<<<<

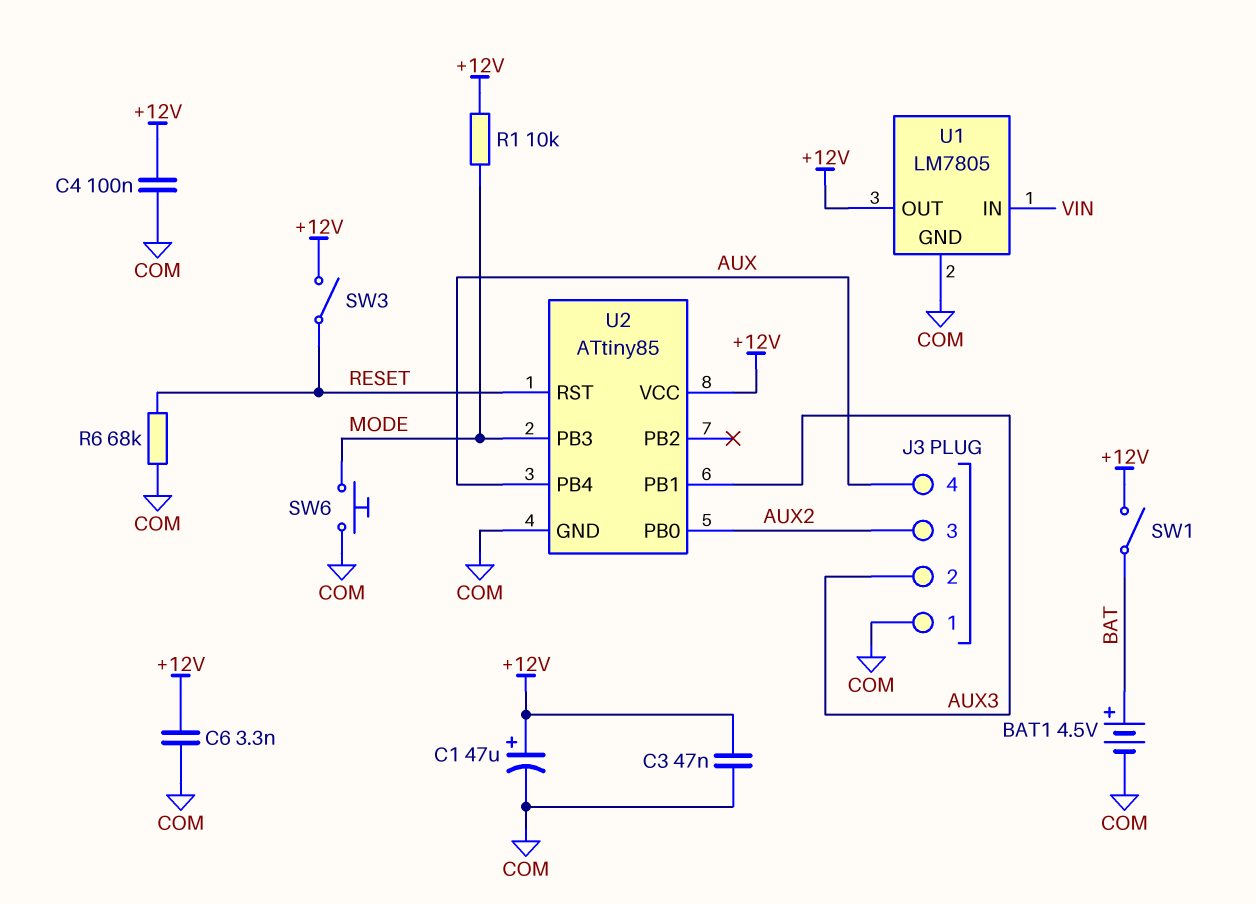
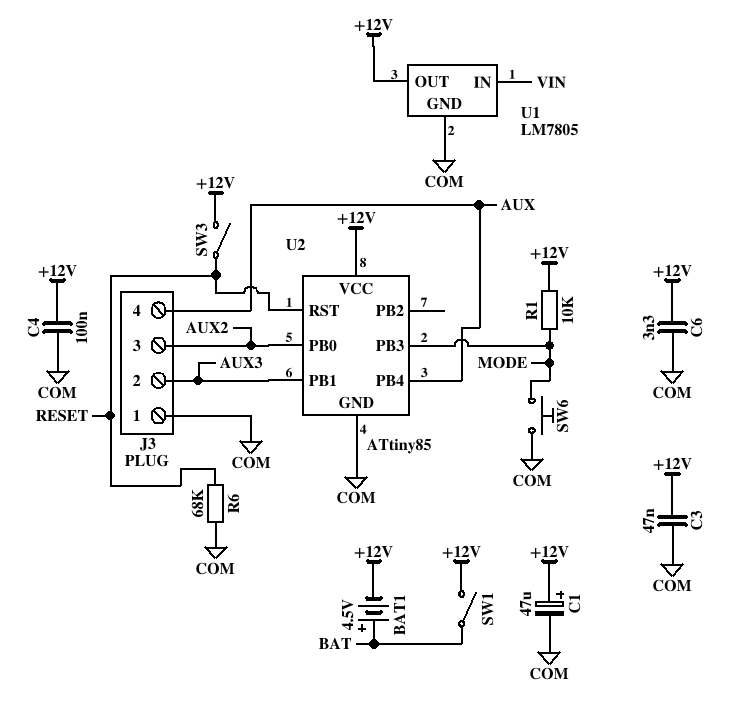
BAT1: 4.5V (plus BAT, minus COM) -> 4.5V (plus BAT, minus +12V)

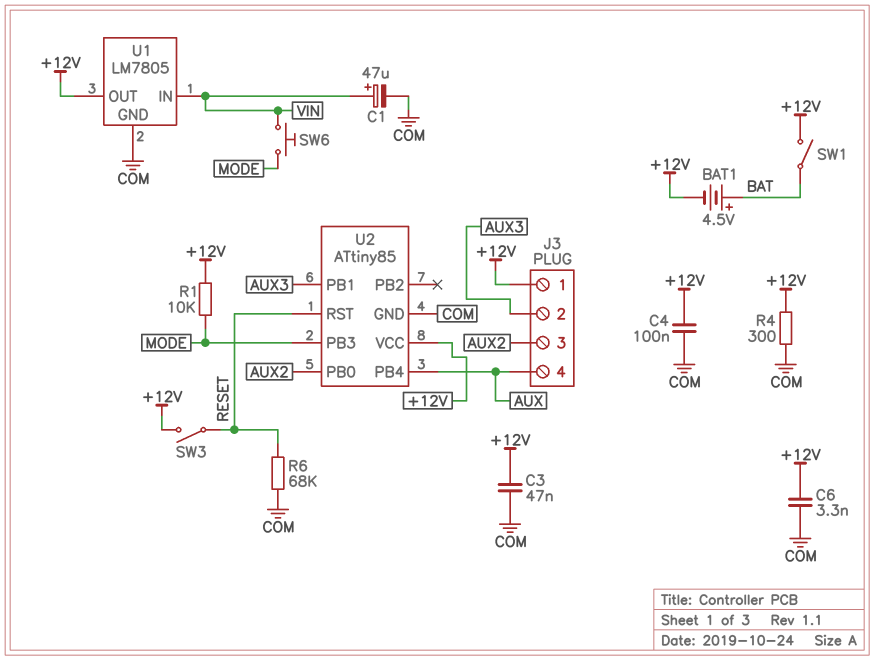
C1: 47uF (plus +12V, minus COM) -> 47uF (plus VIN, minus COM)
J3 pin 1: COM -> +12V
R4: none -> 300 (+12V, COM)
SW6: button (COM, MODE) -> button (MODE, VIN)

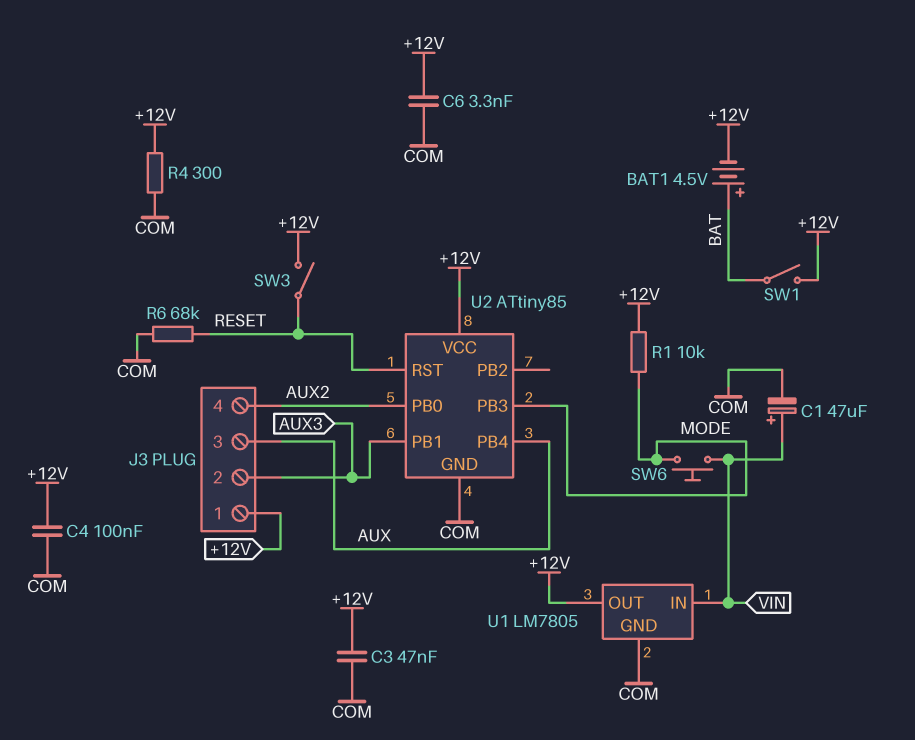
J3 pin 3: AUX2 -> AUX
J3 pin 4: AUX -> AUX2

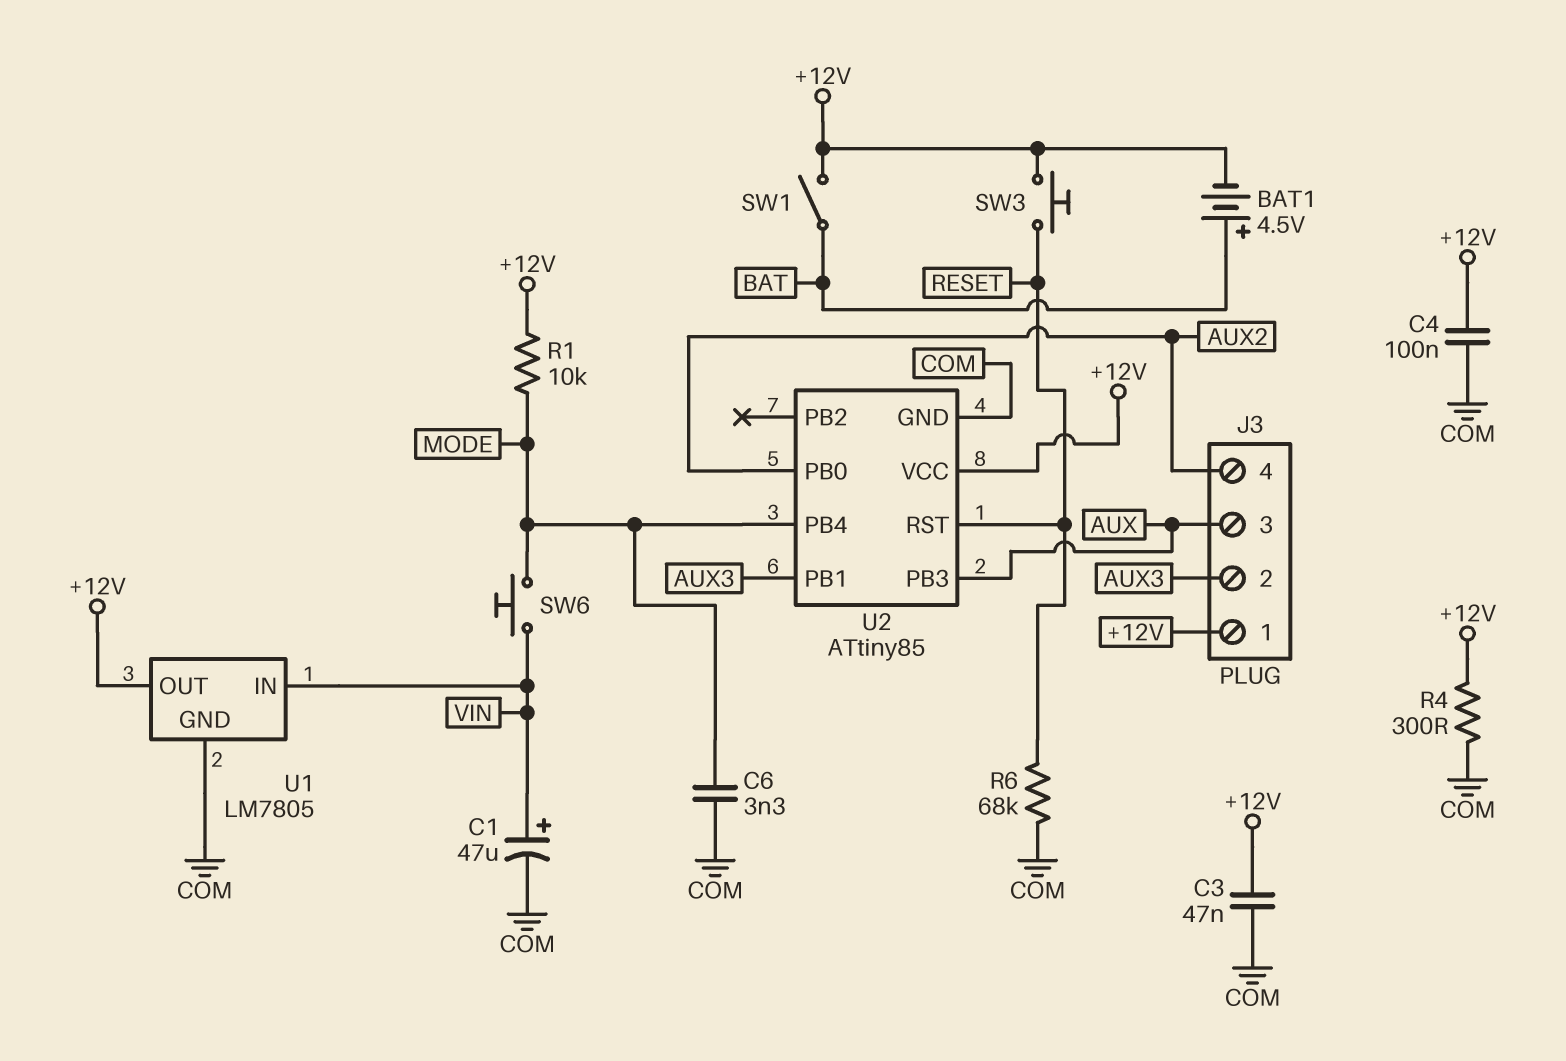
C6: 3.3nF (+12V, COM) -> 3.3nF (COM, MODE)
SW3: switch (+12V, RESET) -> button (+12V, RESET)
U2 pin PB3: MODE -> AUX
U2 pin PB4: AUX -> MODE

>>>>
<<<<

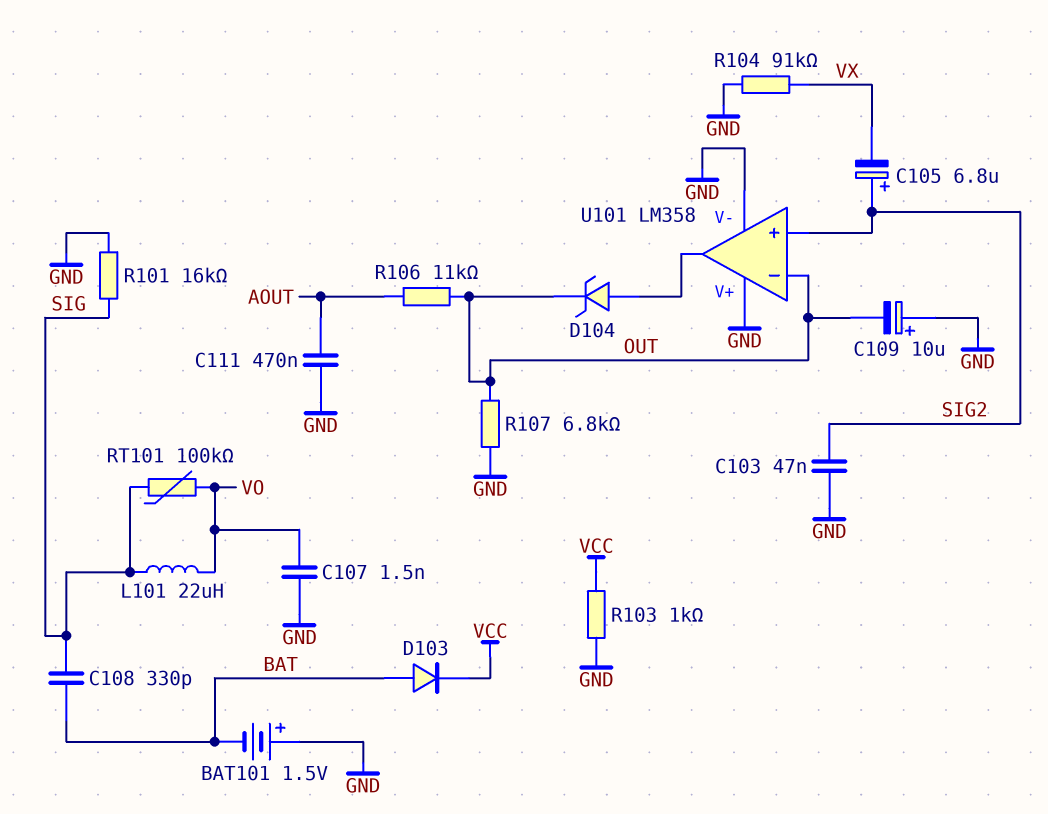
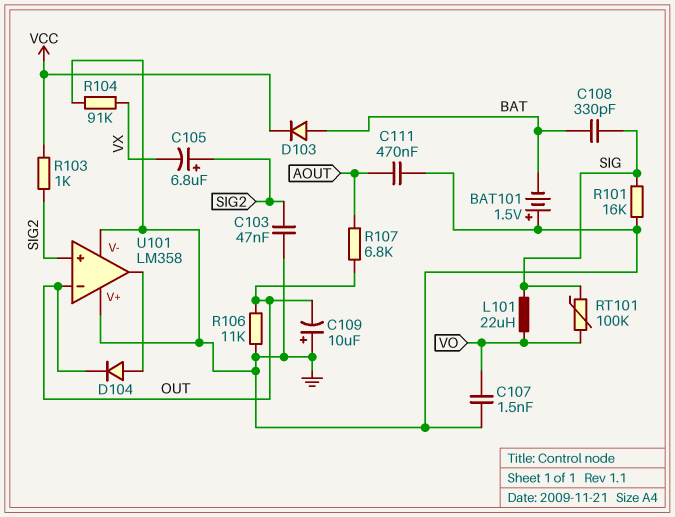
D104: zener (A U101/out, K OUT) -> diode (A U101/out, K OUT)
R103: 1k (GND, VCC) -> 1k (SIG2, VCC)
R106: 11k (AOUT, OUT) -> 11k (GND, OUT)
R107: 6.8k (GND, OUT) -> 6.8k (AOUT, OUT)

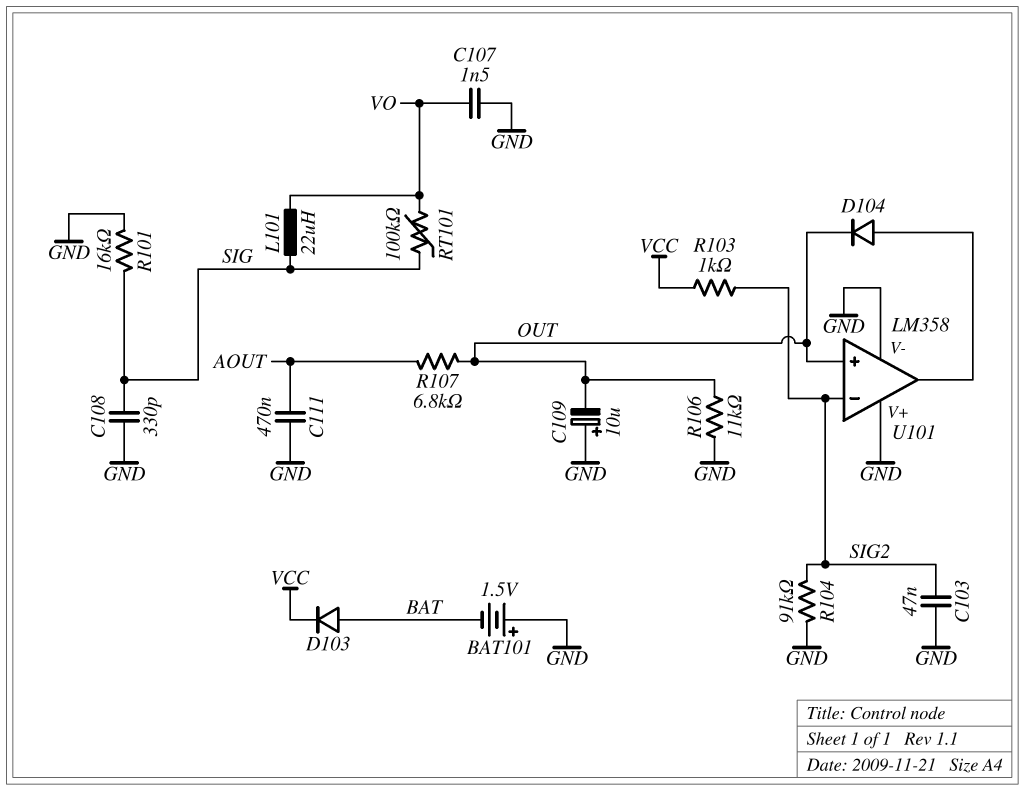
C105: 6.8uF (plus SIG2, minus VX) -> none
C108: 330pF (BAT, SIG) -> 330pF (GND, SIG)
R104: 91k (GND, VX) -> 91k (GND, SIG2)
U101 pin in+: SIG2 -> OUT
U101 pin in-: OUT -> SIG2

>>>>

» **Exercise**
Please, from the material above, copy only the lines from the line with "C6: 3.3nF (+12V, COM) -> 3.3nF (COM, MODE)" up to and including the line with "U2 pin PB4: AUX -> MODE", exactly as written.

» **Response to the task**
C6: 3.3nF (+12V, COM) -> 3.3nF (COM, MODE)
SW3: switch (+12V, RESET) -> button (+12V, RESET)
U2 pin PB3: MODE -> AUX
U2 pin PB4: AUX -> MODE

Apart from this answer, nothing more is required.